• Task details: For the data that follows, report how many lines contain the word "moved", and nothing else.

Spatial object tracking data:
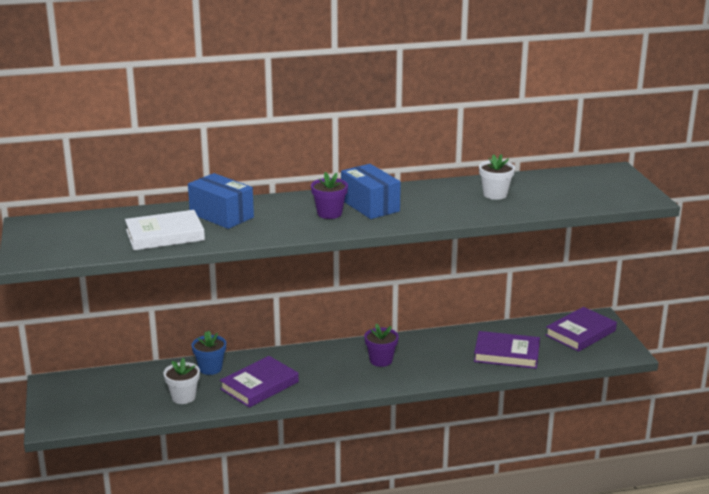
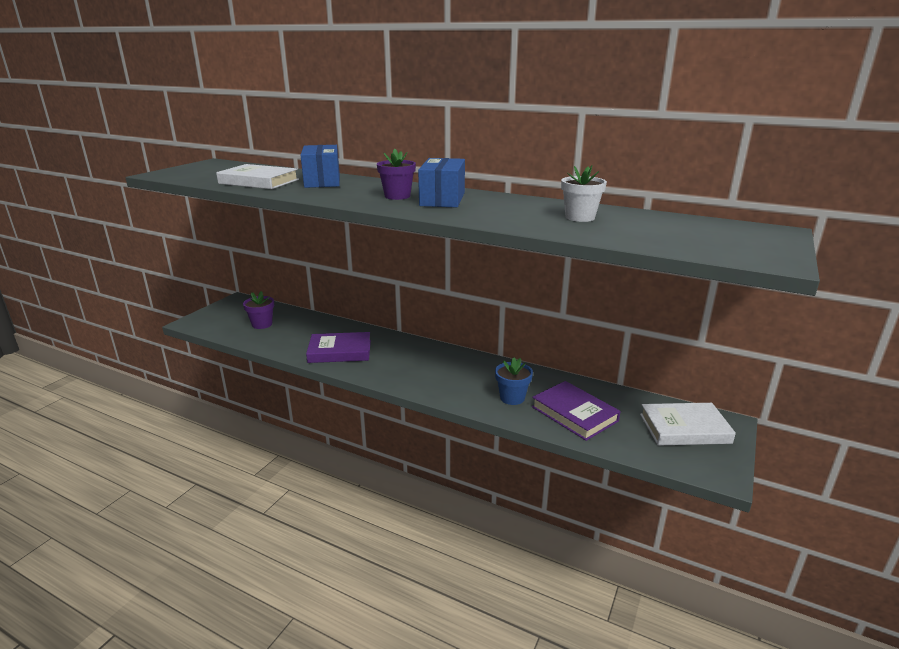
camera: 40 degrees right, 0 degrees up
white flower pot [163,358,200,404] -> none
blue flower pot [192,331,226,375] -> blue flower pot moved to [495,357,533,405]
purple flower pot [364,324,399,367] -> purple flower pot moved to [243,291,274,329]
purple book [545,307,617,352] -> white book [640,403,736,446]

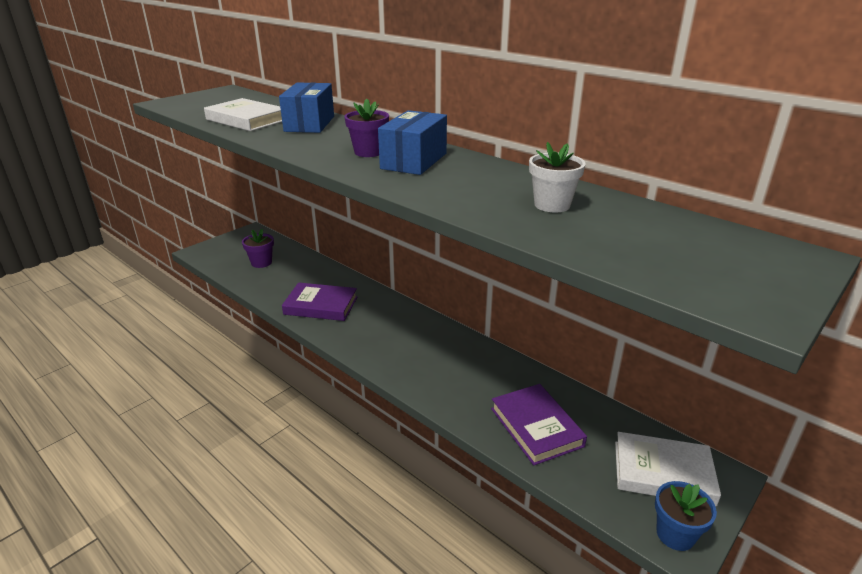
camera: 15 degrees right, 5 degrees up
blue flower pot [495,357,533,405] -> blue flower pot moved to [655,481,717,551]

• Response to this task: 3